WORK TO BE COMPLETED:
What you write must match exactly the lines from the one with "green duck: 0 -> 4" through the last line of the material below.

GIVEN ENTRIES:
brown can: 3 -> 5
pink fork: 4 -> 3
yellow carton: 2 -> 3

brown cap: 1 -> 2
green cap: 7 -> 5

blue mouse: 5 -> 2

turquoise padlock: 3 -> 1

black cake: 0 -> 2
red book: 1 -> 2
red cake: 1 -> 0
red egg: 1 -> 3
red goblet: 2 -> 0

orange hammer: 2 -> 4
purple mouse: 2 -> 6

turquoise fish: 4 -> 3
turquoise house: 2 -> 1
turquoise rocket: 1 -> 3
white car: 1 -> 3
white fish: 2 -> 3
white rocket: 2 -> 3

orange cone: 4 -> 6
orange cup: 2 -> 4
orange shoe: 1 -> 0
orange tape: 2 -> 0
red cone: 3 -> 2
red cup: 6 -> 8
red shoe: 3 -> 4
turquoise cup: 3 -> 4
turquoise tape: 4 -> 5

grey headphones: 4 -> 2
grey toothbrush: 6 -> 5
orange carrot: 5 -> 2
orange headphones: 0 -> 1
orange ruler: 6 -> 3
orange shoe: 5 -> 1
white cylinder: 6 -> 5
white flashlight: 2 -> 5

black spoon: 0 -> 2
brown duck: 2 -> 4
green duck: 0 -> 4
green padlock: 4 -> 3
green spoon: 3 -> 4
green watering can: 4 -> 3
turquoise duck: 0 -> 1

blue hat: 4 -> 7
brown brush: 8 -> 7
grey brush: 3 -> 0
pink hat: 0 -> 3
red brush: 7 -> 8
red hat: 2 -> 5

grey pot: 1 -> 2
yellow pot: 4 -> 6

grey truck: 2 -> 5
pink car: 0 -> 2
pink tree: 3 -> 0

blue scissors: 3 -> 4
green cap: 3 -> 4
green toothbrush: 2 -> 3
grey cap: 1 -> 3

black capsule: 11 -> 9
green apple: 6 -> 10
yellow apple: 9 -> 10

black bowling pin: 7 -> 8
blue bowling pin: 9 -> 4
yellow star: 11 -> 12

ANSWER TO THE EXERCISE:
green duck: 0 -> 4
green padlock: 4 -> 3
green spoon: 3 -> 4
green watering can: 4 -> 3
turquoise duck: 0 -> 1

blue hat: 4 -> 7
brown brush: 8 -> 7
grey brush: 3 -> 0
pink hat: 0 -> 3
red brush: 7 -> 8
red hat: 2 -> 5

grey pot: 1 -> 2
yellow pot: 4 -> 6

grey truck: 2 -> 5
pink car: 0 -> 2
pink tree: 3 -> 0

blue scissors: 3 -> 4
green cap: 3 -> 4
green toothbrush: 2 -> 3
grey cap: 1 -> 3

black capsule: 11 -> 9
green apple: 6 -> 10
yellow apple: 9 -> 10

black bowling pin: 7 -> 8
blue bowling pin: 9 -> 4
yellow star: 11 -> 12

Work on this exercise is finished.